→ TASK TO COMPLETE:
Pull out from the material below all lines with "cutting".

Segment Start: INFORMATION GIVEN

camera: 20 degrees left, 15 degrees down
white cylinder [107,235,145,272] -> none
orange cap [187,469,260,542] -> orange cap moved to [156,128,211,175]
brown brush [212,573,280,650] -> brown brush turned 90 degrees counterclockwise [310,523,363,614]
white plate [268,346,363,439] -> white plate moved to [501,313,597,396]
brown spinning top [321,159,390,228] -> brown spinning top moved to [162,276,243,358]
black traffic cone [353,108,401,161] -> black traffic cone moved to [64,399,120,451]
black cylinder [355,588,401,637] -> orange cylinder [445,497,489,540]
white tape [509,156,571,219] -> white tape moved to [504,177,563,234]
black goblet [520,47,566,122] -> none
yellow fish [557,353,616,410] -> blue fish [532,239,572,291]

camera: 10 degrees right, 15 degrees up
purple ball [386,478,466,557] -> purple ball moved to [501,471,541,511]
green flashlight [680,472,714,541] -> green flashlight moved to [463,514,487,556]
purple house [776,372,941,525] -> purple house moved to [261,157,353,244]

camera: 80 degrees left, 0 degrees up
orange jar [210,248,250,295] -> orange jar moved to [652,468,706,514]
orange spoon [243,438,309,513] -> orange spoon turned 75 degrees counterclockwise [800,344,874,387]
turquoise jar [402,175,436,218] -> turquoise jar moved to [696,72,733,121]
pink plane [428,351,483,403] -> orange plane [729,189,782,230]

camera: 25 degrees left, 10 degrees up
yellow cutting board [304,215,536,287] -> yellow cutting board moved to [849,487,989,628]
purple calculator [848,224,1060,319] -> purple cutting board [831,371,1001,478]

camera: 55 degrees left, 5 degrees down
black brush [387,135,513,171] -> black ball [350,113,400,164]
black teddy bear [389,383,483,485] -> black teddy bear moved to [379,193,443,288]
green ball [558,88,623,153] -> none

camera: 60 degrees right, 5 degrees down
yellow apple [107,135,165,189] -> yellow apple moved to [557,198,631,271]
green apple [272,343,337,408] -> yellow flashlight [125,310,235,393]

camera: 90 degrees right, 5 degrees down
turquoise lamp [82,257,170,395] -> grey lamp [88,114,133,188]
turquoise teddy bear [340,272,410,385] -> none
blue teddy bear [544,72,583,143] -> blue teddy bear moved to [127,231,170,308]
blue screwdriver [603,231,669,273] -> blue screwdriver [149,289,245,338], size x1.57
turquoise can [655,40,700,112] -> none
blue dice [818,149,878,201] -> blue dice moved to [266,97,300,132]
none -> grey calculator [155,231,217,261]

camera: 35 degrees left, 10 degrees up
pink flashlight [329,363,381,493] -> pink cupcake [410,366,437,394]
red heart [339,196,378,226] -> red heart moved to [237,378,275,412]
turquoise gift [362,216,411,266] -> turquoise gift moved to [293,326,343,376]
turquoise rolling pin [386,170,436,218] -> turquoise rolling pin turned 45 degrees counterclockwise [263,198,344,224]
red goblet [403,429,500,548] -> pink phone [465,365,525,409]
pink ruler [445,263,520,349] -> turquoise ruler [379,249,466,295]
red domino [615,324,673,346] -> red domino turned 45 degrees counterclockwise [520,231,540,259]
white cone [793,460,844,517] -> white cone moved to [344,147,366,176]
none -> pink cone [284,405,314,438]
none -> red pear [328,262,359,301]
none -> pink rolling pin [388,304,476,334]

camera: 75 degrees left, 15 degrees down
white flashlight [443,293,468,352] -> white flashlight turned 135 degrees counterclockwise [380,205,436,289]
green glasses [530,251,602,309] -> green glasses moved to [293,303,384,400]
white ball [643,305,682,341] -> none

Segment End: INFORMATION GIVEN

→ ANSWER BOX:
yellow cutting board [304,215,536,287] -> yellow cutting board moved to [849,487,989,628]
purple calculator [848,224,1060,319] -> purple cutting board [831,371,1001,478]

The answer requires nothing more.